Detected change data
== Segment start ==

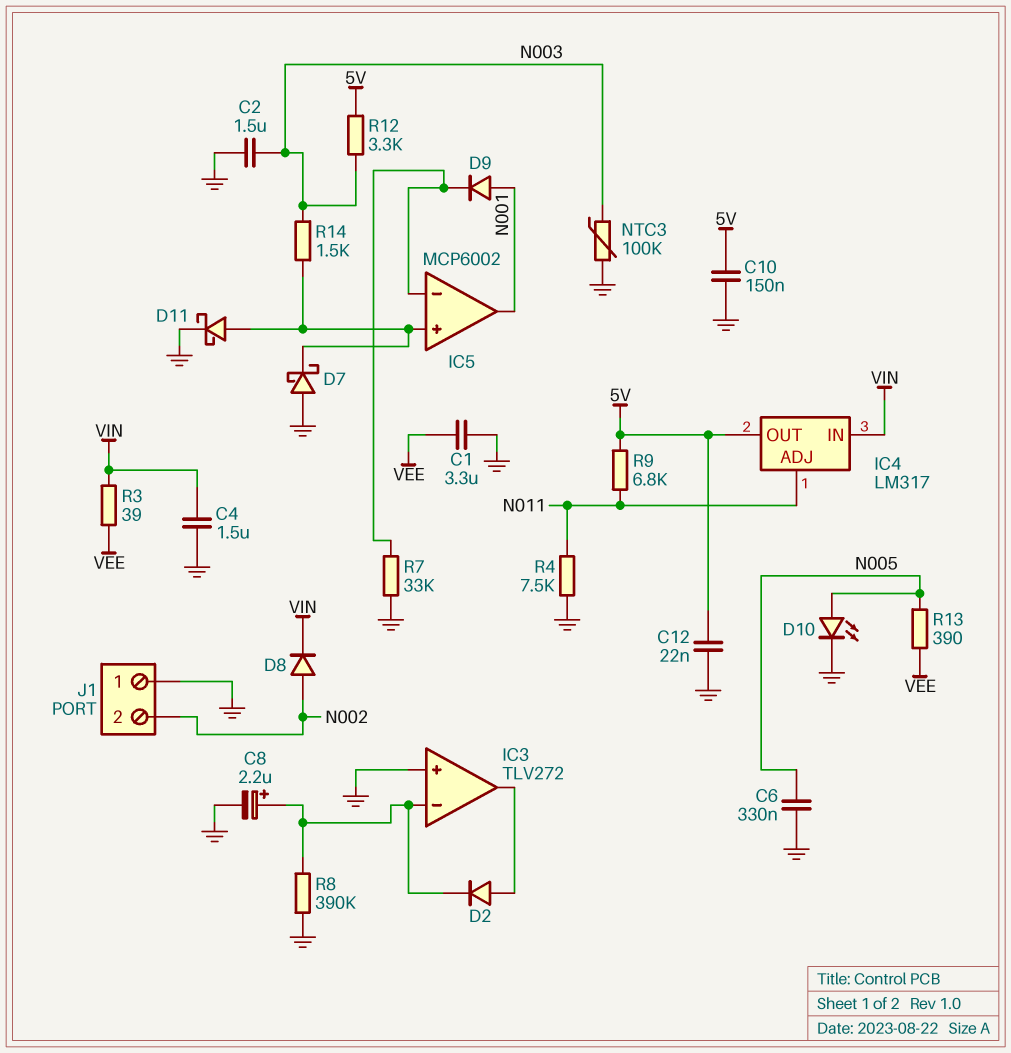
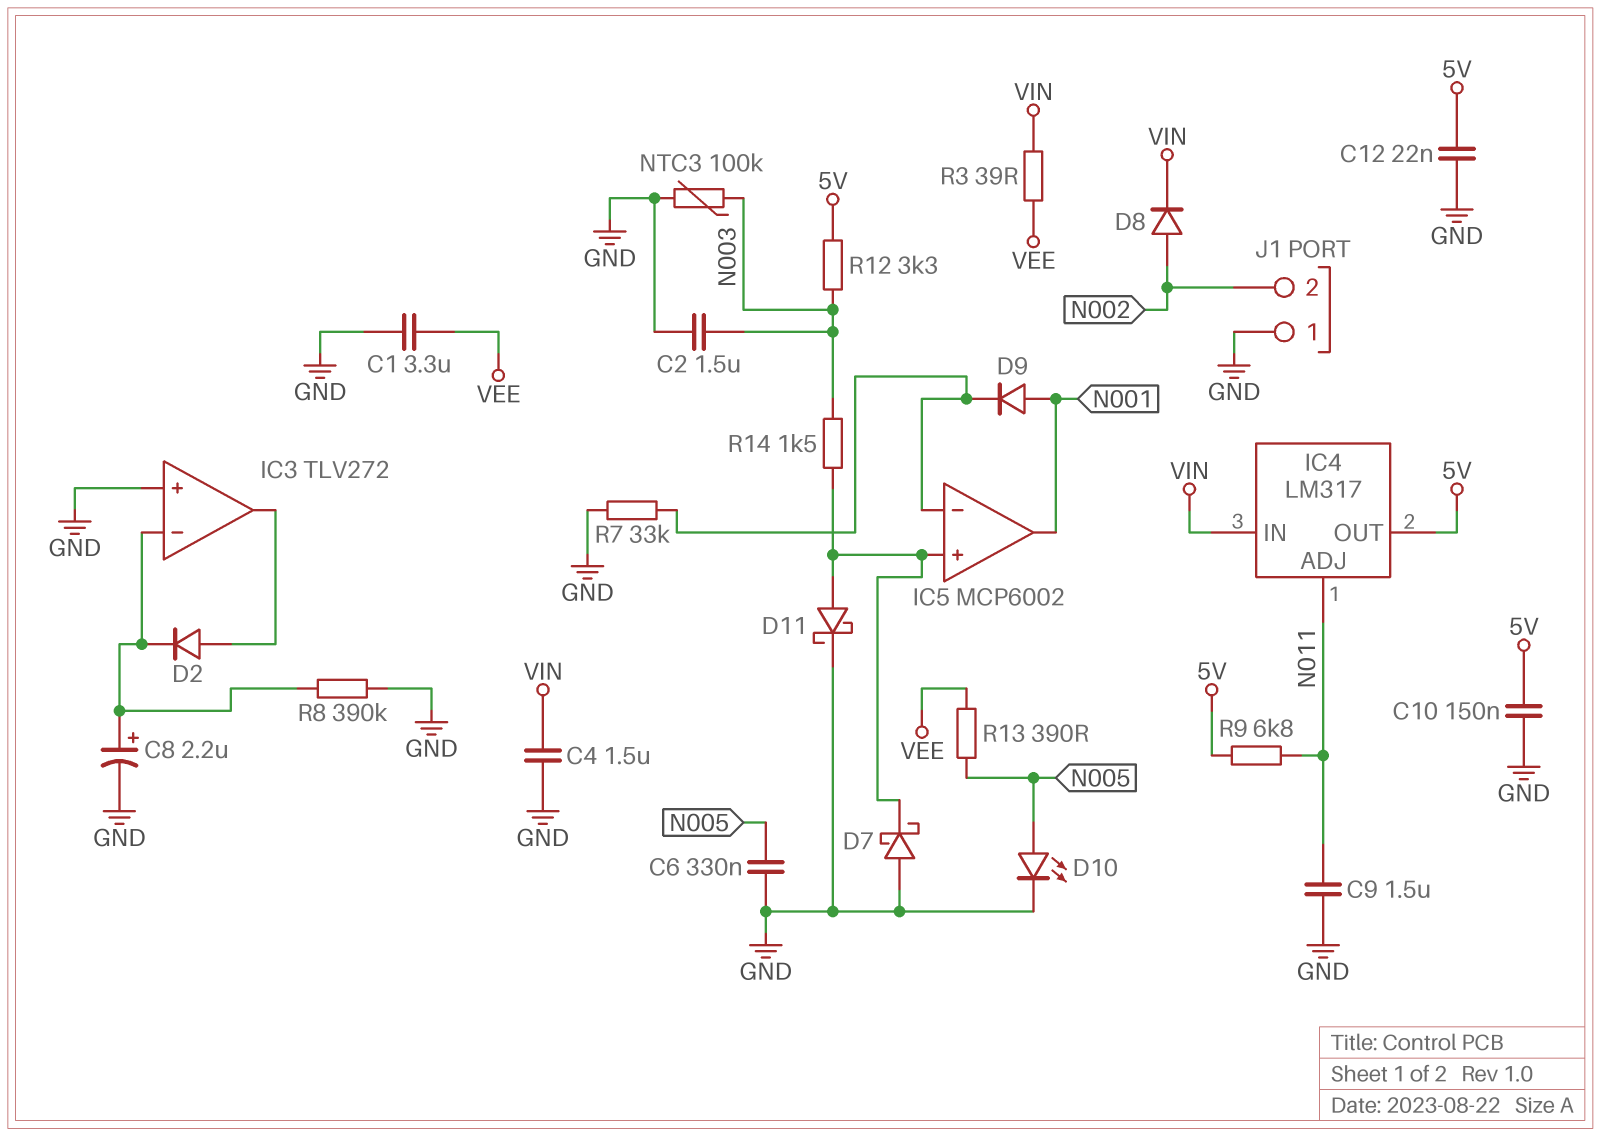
C9: none -> 1.5uF (GND, N011)
R4: 7.5k (GND, N011) -> none

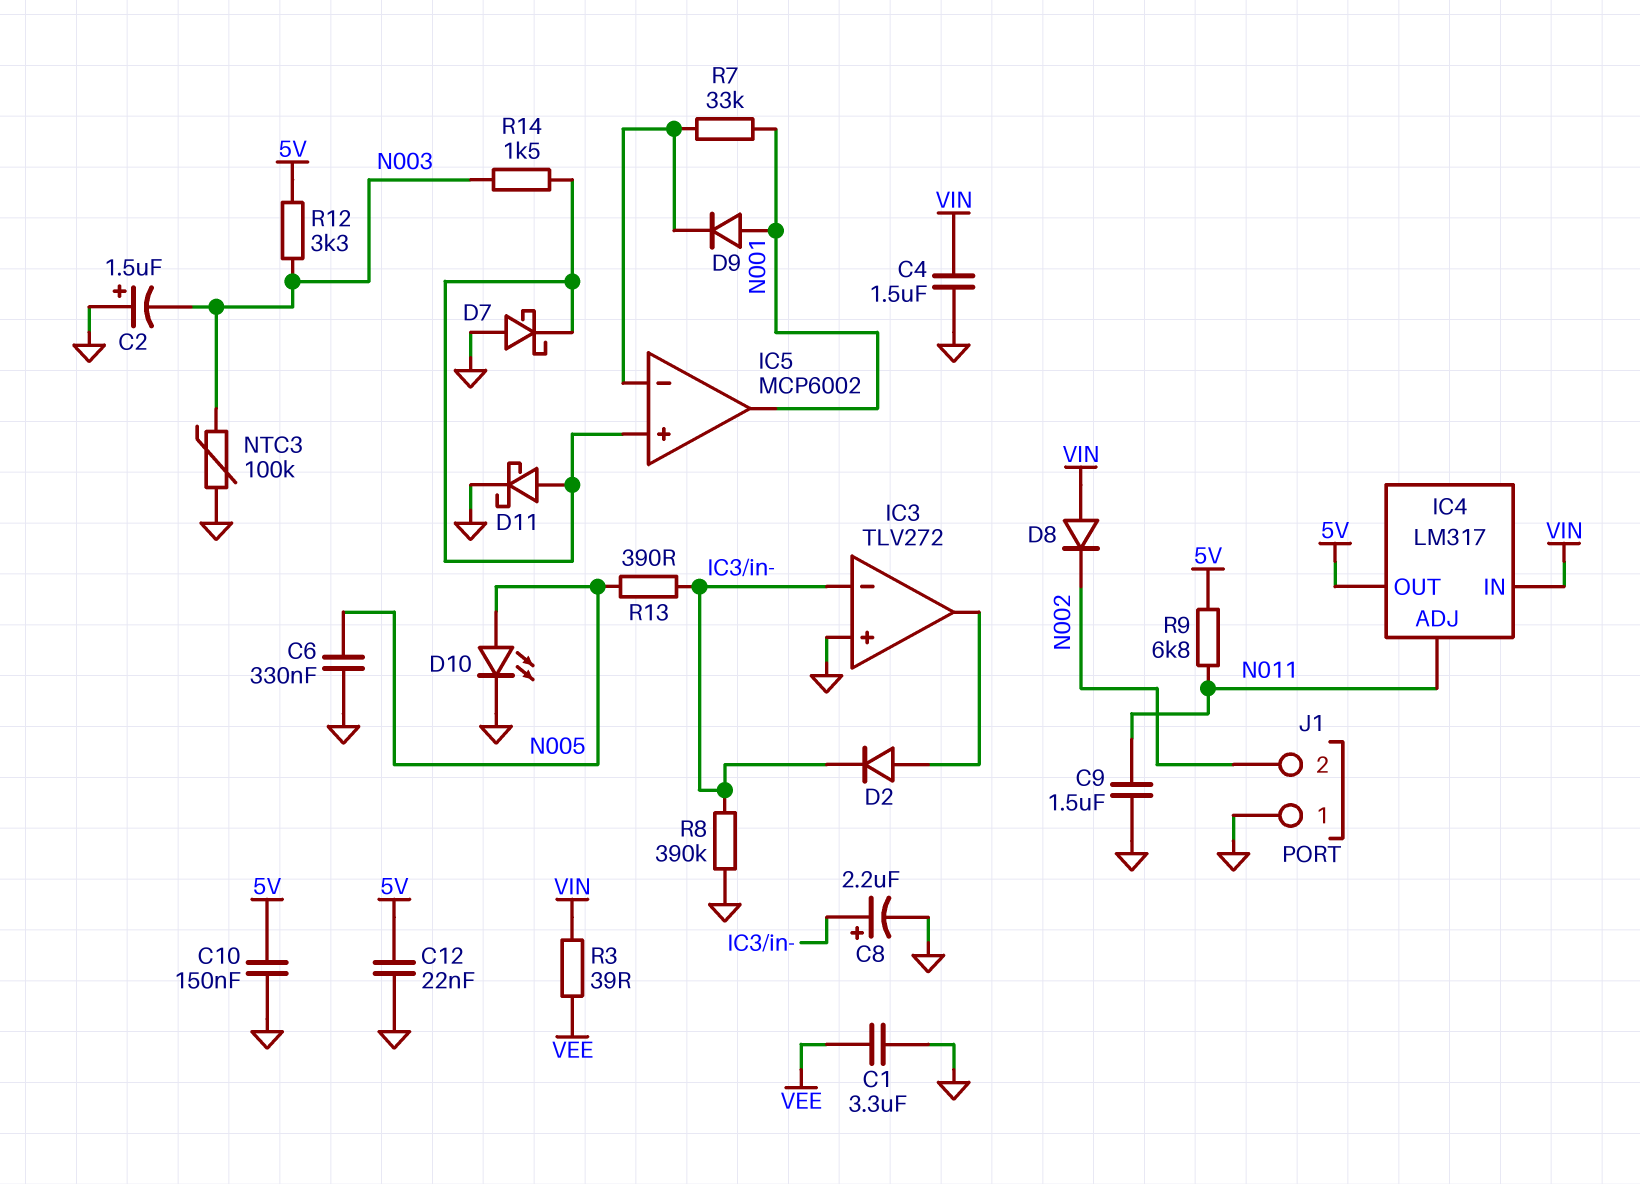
C2: 1.5uF (GND, N003) -> 1.5uF (plus GND, minus N003)
D8: diode (A N002, K VIN) -> diode (A VIN, K N002)
R7: 33k (GND, IC5/in-) -> 33k (IC5/in-, N001)
R13: 390 (N005, VEE) -> 390 (IC3/in-, N005)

== Segment end ==

WORK REQUEST
Whenever the word "none" shows up in a line of the entries above, copy that line.

OUTPUT OF THE TASK
C9: none -> 1.5uF (GND, N011)
R4: 7.5k (GND, N011) -> none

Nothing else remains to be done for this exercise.